Pull every line holding the word "none" from the data below and copy it.

[Change detection outputs]
::::::

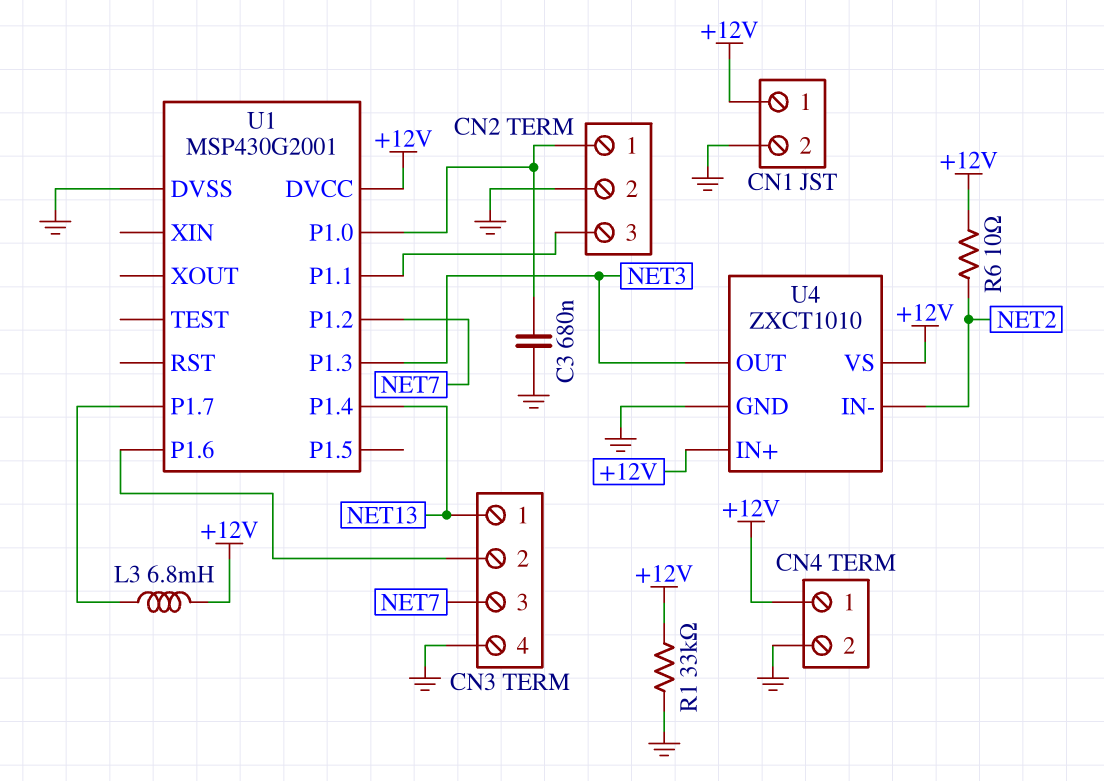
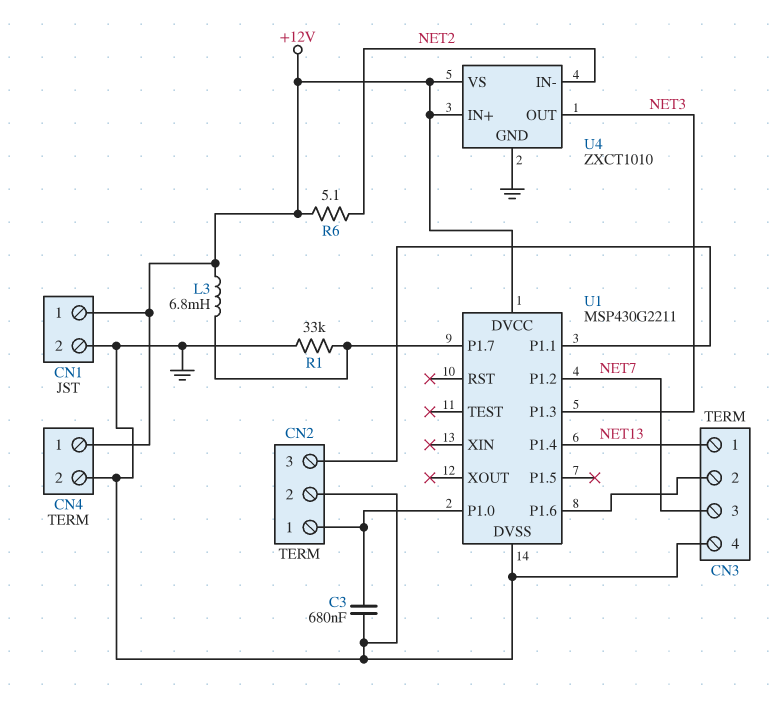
R1: 33k (+12V, GND) -> 33k (GND, U1/P1.7)
R6: 10 (+12V, NET2) -> 5.1 (+12V, NET2)
U1: MSP430G2001 -> MSP430G2211

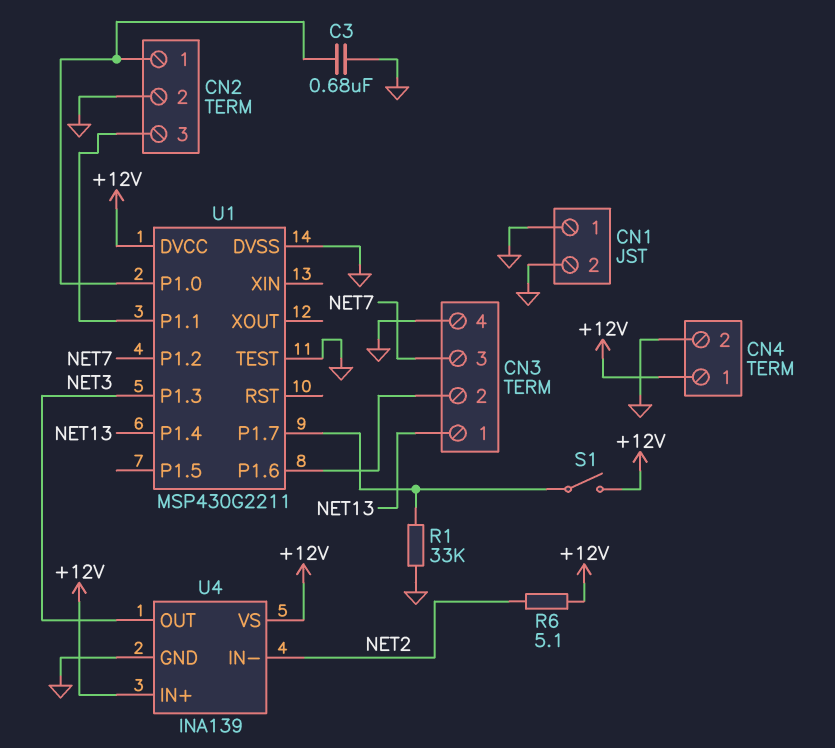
CN1 pin 1: +12V -> GND
L3: 6.8mH (+12V, U1/P1.7) -> none
S1: none -> switch (+12V, U1/P1.7)
U1 pin TEST: none -> GND
U4: ZXCT1010 -> INA139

::::::

*TASK RESULT*:
L3: 6.8mH (+12V, U1/P1.7) -> none
S1: none -> switch (+12V, U1/P1.7)
U1 pin TEST: none -> GND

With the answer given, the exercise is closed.